#### Your instructions:
Output all of the data verbatim.

#### Source material:
=====

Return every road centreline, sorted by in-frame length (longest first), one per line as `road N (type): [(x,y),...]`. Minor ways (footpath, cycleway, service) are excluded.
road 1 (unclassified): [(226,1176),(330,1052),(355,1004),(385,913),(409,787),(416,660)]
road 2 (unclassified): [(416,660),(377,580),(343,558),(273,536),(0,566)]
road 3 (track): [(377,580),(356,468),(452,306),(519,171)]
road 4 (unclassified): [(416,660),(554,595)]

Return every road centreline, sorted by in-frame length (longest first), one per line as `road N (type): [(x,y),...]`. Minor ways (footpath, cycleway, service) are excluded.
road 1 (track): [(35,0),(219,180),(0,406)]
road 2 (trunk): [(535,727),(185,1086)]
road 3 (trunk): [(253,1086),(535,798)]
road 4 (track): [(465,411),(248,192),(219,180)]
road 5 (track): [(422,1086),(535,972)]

=====

#### Response to the task:
Return every road centreline, sorted by in-frame length (longest first), one per line as `road N (type): [(x,y),...]`. Minor ways (footpath, cycleway, service) are excluded.
road 1 (unclassified): [(226,1176),(330,1052),(355,1004),(385,913),(409,787),(416,660)]
road 2 (unclassified): [(416,660),(377,580),(343,558),(273,536),(0,566)]
road 3 (track): [(377,580),(356,468),(452,306),(519,171)]
road 4 (unclassified): [(416,660),(554,595)]

Return every road centreline, sorted by in-frame length (longest first), one per line as `road N (type): [(x,y),...]`. Minor ways (footpath, cycleway, service) are excluded.
road 1 (track): [(35,0),(219,180),(0,406)]
road 2 (trunk): [(535,727),(185,1086)]
road 3 (trunk): [(253,1086),(535,798)]
road 4 (track): [(465,411),(248,192),(219,180)]
road 5 (track): [(422,1086),(535,972)]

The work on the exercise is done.